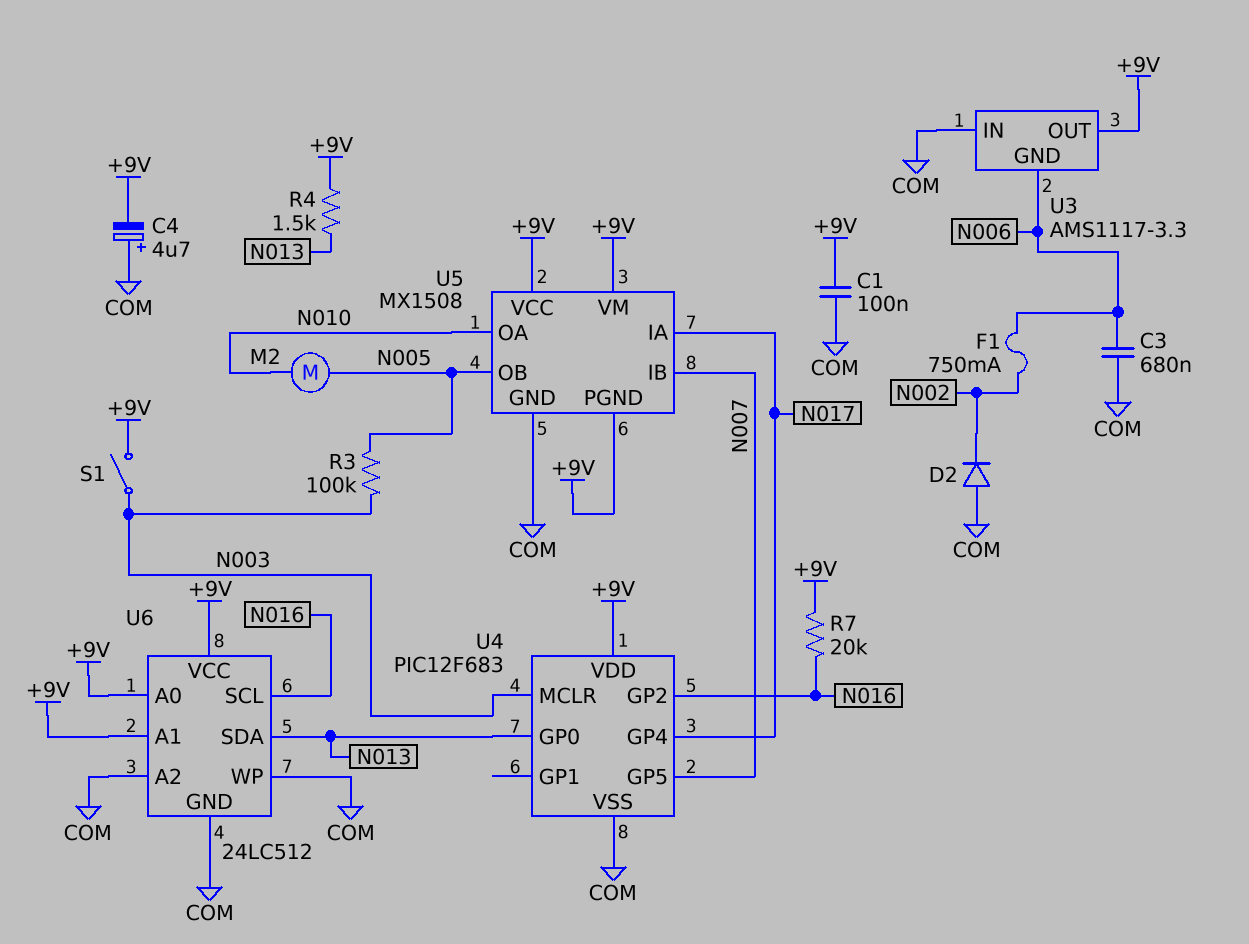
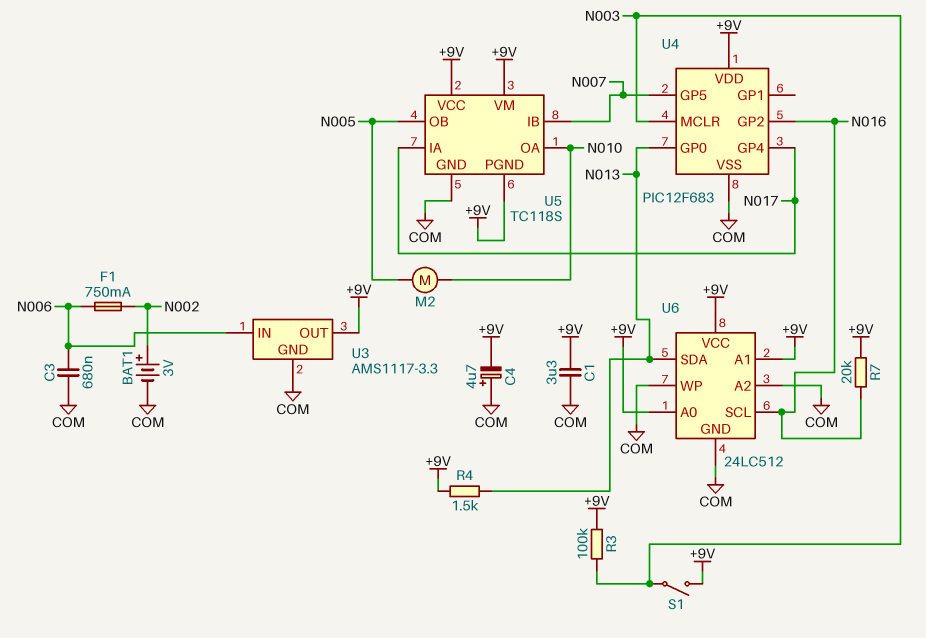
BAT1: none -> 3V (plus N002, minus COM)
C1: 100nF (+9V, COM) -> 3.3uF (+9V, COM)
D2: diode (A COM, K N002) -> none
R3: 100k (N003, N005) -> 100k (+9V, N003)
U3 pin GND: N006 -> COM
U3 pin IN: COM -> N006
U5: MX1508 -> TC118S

-.-.-

▶ _Work item_
Output the lines from the one holding "U3 pin GND: N006 -> COM" to the last line of the material, inclusive, exactly as they appear. Add no others.

▶ _Solution to this task_
U3 pin GND: N006 -> COM
U3 pin IN: COM -> N006
U5: MX1508 -> TC118S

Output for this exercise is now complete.